[TASK DESCRIPTION] Every record gets copied exactly, and no picture goes with it.

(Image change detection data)
──────

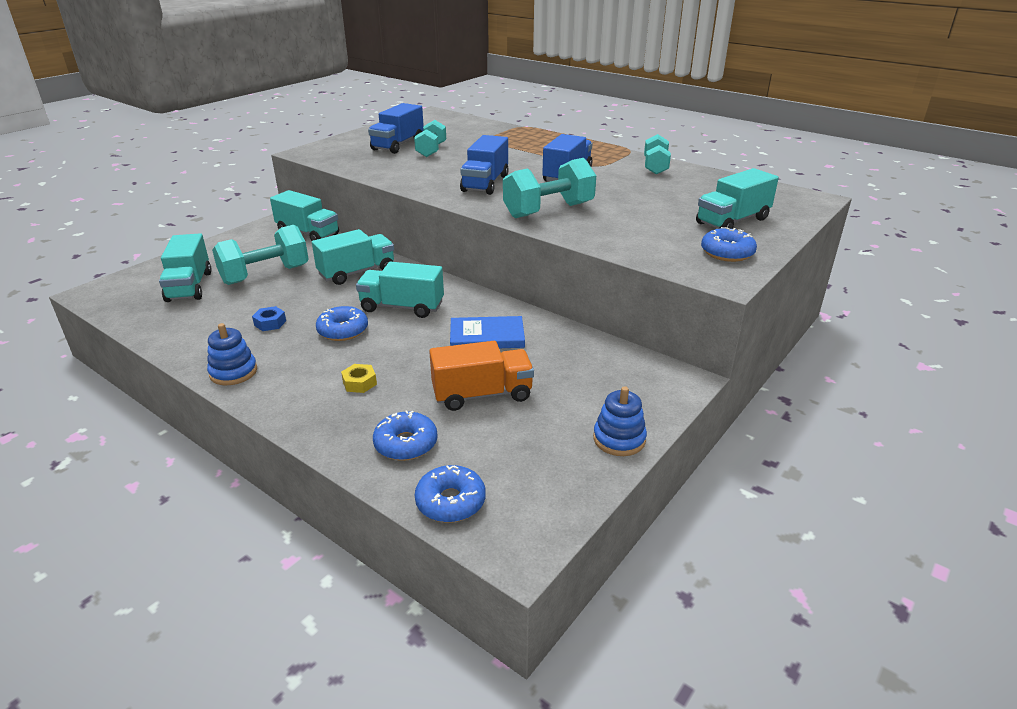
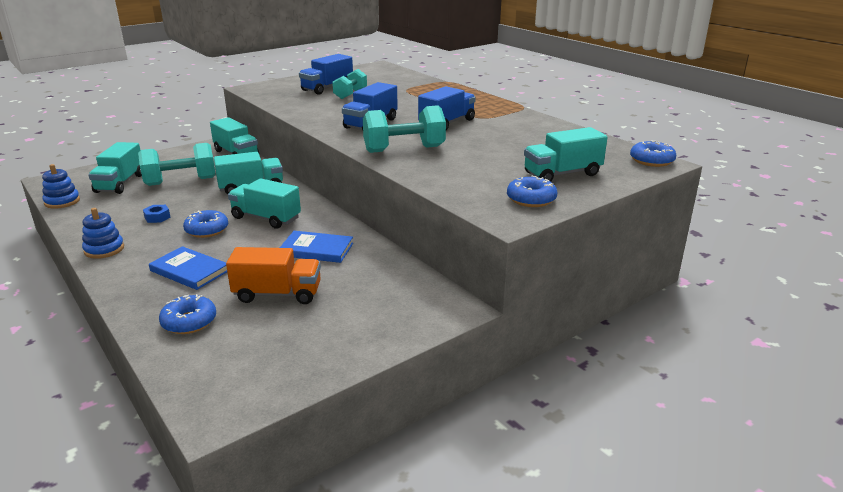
camera: 15 degrees right, 5 degrees down
(359, 383) = (189, 271): yellow nut -> blue book
(450, 502) = (189, 371): blue donut -> blue donut (651, 160)
(619, 439) = (363, 347): blue stacking toy -> blue stacking toy (62, 201)
(655, 167) = (533, 123): turquoise dumbbell -> none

──────

[EXERCISE OUTPUT]
camera: 15 degrees right, 5 degrees down
(359, 383) = (189, 271): yellow nut -> blue book
(450, 502) = (189, 371): blue donut -> blue donut (651, 160)
(619, 439) = (363, 347): blue stacking toy -> blue stacking toy (62, 201)
(655, 167) = (533, 123): turquoise dumbbell -> none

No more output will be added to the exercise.